#### PROMPT
Repeat exactly the lines below that lie between the line with "(916, 384) = (424, 482): green" and the line with "(382, 533) = (353, 387): brown", counting both of those lines as part of the answer.

(Beginning of TASK MATERIAL)

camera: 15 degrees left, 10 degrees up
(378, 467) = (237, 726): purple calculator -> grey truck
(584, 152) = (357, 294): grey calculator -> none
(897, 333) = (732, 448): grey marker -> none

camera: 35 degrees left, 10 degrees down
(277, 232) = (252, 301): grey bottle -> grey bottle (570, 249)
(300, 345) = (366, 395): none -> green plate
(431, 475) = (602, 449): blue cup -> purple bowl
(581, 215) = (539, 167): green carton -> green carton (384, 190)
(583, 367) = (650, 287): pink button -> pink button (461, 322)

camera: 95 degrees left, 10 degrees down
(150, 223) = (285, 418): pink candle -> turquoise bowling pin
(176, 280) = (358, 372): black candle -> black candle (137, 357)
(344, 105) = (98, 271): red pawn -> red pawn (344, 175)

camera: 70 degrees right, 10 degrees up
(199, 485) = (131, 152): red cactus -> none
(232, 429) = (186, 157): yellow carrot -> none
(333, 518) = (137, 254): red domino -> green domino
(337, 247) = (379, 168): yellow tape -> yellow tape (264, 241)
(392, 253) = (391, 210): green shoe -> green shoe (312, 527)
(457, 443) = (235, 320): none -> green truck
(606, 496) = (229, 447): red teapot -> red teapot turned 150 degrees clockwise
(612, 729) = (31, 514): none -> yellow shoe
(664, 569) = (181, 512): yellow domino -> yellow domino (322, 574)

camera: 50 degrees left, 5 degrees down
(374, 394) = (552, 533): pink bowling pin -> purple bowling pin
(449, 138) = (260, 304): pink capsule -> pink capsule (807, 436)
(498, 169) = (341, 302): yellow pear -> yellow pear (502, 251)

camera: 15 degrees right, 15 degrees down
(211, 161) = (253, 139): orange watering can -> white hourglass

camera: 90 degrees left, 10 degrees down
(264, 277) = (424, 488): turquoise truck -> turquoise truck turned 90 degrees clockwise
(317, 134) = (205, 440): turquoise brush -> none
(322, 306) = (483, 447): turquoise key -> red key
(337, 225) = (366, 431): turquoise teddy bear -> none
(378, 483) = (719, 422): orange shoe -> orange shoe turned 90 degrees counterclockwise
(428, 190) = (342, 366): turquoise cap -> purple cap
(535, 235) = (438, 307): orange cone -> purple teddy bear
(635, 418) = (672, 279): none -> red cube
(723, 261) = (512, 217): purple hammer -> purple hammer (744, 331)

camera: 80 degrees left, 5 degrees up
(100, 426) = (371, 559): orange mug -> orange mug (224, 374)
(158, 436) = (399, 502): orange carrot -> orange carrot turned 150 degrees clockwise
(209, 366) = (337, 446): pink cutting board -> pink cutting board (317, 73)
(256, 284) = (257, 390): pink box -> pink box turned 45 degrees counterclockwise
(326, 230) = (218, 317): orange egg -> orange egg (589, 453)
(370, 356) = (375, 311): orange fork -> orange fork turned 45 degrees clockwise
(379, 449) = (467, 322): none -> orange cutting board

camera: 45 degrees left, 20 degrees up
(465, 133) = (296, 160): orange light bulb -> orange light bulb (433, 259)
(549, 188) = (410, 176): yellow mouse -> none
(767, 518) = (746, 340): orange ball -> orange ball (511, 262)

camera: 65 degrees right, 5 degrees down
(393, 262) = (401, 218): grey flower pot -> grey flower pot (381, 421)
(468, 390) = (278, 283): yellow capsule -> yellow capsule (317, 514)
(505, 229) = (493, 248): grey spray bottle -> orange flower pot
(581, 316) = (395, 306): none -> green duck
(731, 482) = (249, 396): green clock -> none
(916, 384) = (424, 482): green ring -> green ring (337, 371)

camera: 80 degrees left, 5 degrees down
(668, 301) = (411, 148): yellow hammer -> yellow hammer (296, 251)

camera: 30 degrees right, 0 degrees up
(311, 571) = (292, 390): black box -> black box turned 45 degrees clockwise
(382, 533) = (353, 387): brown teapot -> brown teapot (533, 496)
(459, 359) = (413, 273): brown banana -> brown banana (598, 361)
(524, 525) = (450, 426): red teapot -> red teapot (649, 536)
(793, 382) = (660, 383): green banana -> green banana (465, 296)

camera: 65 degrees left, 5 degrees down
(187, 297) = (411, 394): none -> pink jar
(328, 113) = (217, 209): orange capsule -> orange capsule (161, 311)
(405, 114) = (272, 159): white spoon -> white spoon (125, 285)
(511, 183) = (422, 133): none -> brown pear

(End of TASK MATERIAL)

#### EXERCISE SOLUTION
(916, 384) = (424, 482): green ring -> green ring (337, 371)

camera: 80 degrees left, 5 degrees down
(668, 301) = (411, 148): yellow hammer -> yellow hammer (296, 251)

camera: 30 degrees right, 0 degrees up
(311, 571) = (292, 390): black box -> black box turned 45 degrees clockwise
(382, 533) = (353, 387): brown teapot -> brown teapot (533, 496)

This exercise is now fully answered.